* start Exercise inputs *

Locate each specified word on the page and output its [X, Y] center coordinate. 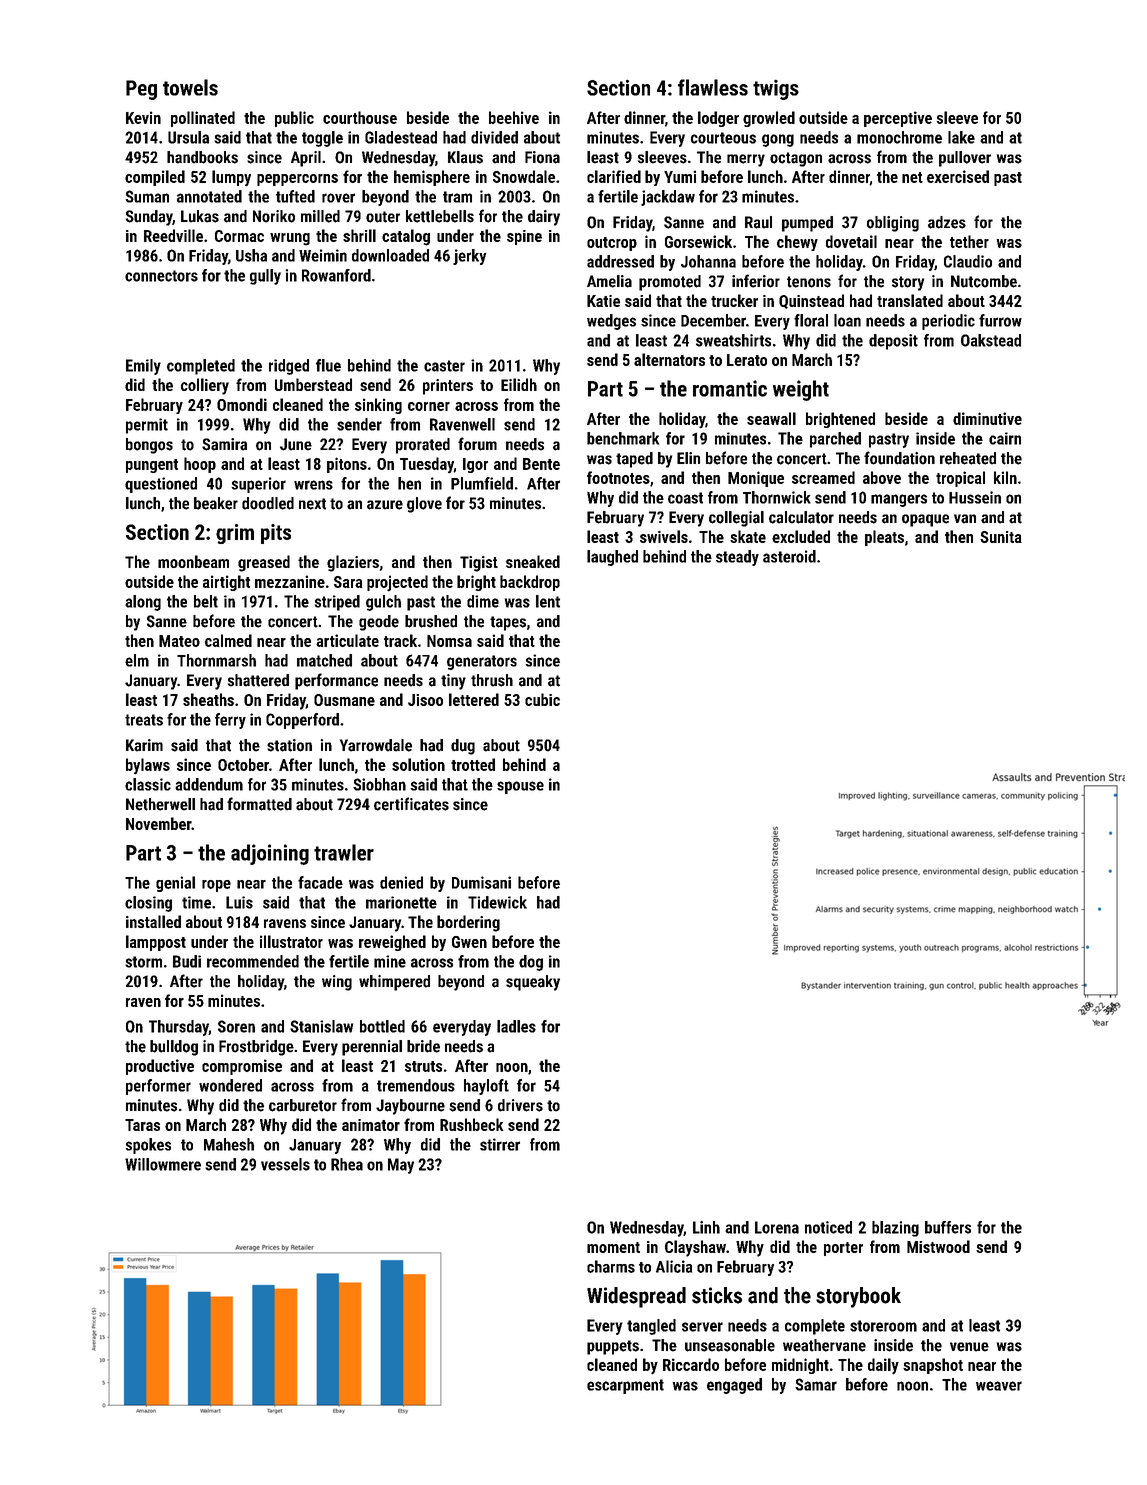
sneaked [533, 561]
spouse [520, 787]
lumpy [231, 178]
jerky [469, 257]
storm [143, 962]
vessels [285, 1164]
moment [613, 1247]
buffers [948, 1227]
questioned [161, 485]
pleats [884, 538]
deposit [893, 342]
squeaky [533, 983]
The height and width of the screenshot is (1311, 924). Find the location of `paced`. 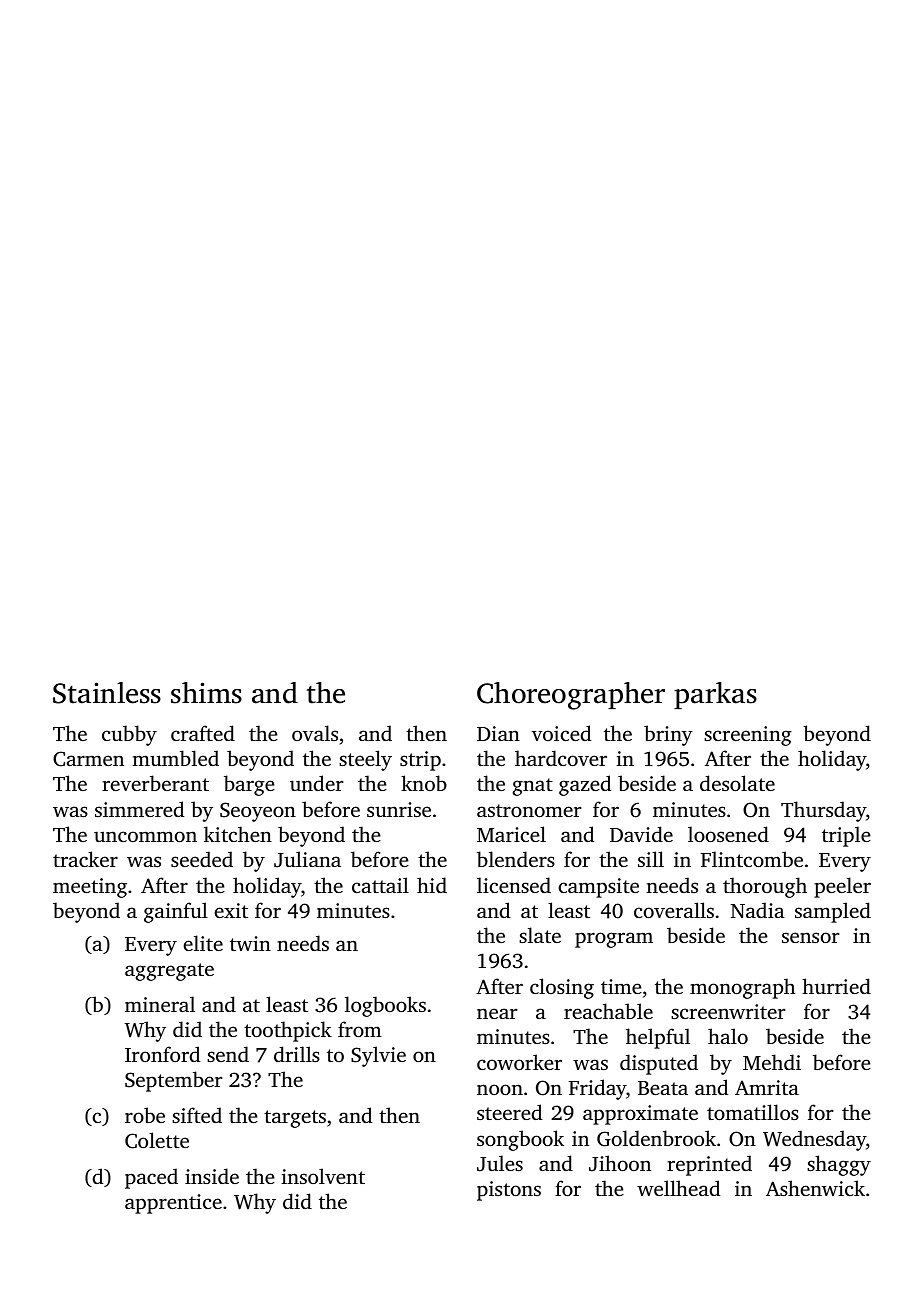

paced is located at coordinates (151, 1178).
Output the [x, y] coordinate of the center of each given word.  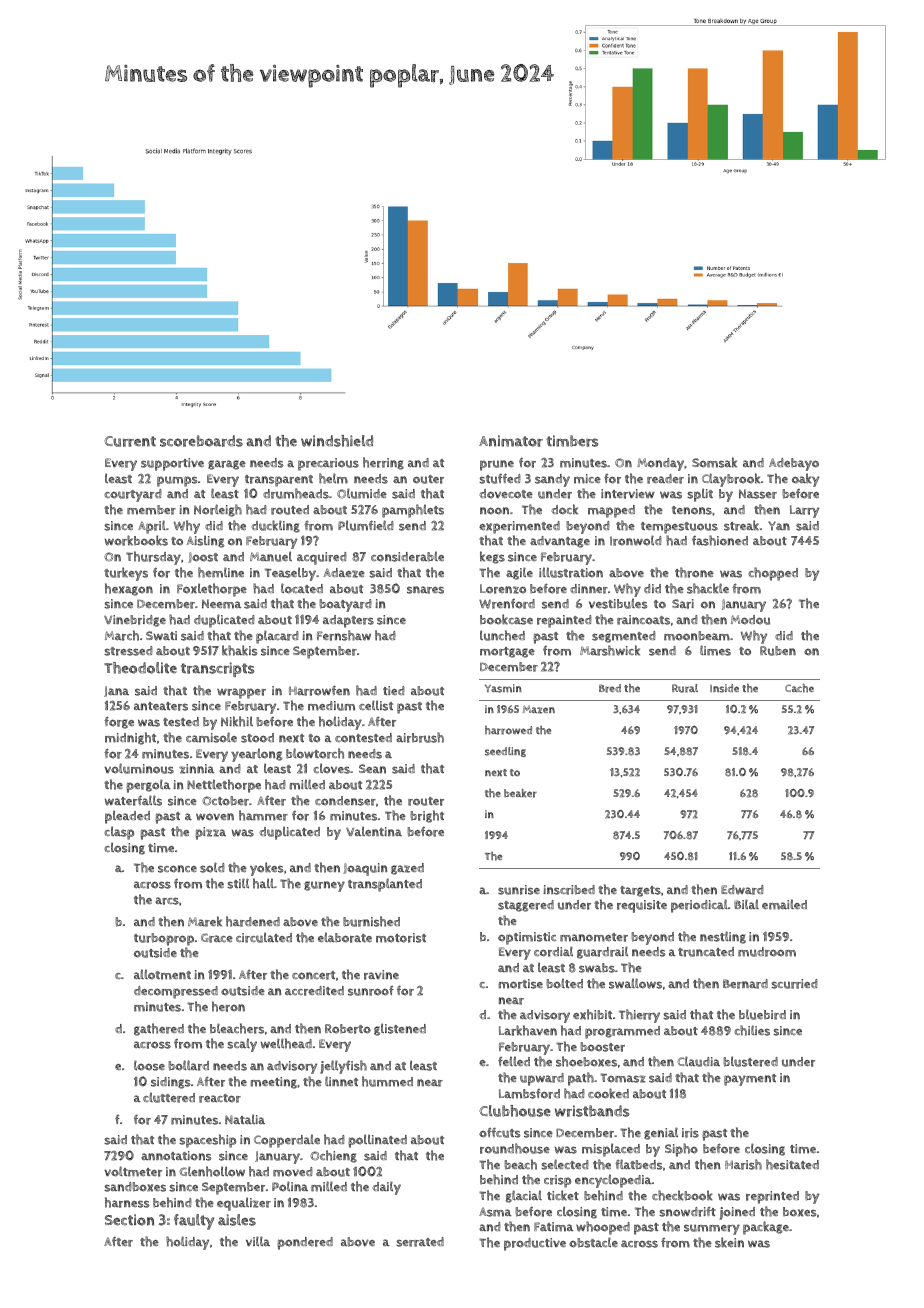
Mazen [539, 709]
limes [715, 650]
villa [258, 1241]
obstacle [593, 1242]
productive [535, 1244]
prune [497, 465]
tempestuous [679, 528]
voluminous [139, 768]
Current [130, 441]
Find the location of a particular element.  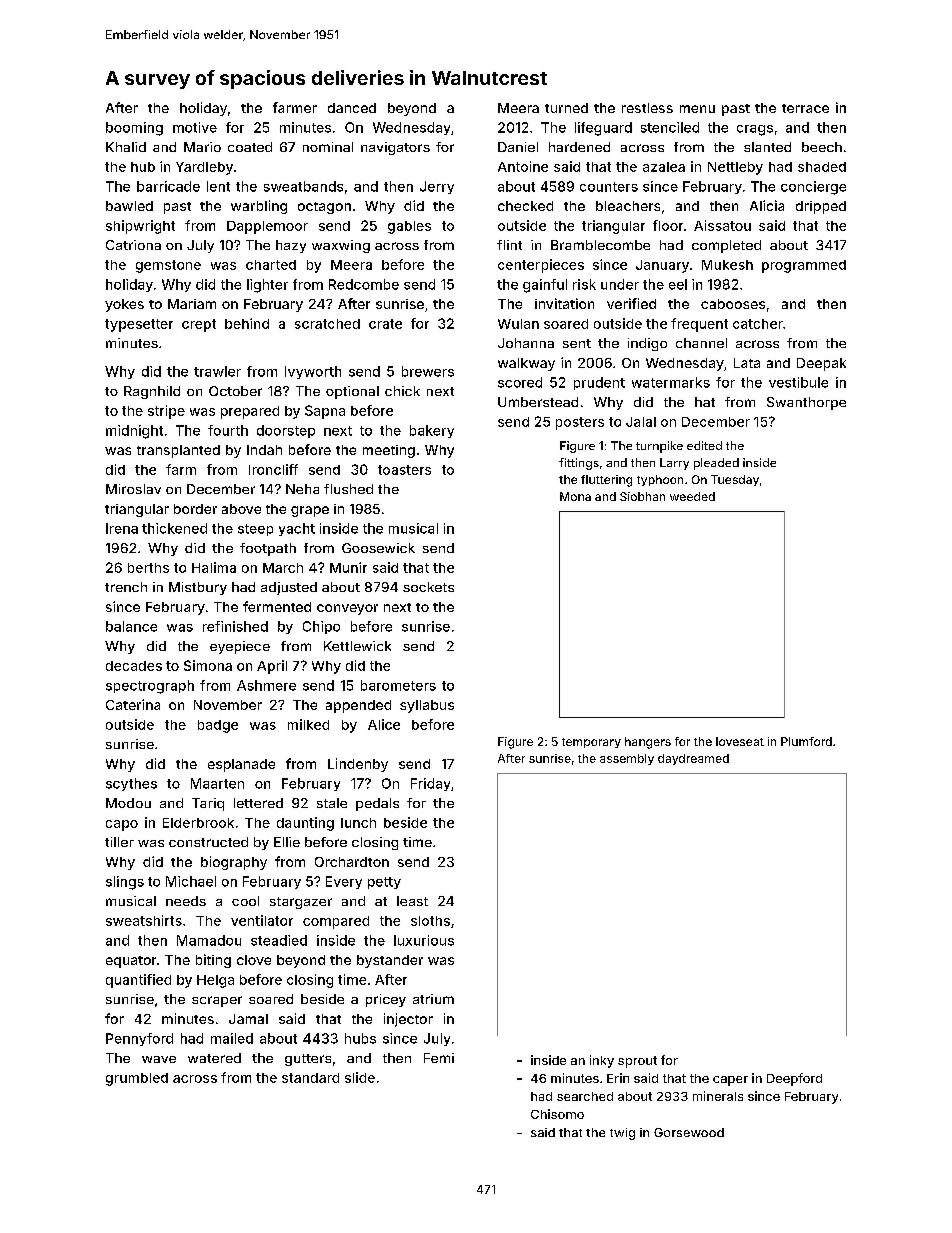

watermarks is located at coordinates (671, 382).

* end Exercise inputs *

=== Short problem ===
Starting at the line that contains "tempestuous [679, 528]" and running through the last line of the records, rewrite those lines as a numbered list with blank lines omitted. Leave the pictures out.

=== Correct output ===
1. tempestuous [679, 528]
2. voluminous [139, 768]
3. Current [130, 441]
4. Find the location of a particular element.  
5. watermarks is located at coordinates (671, 382).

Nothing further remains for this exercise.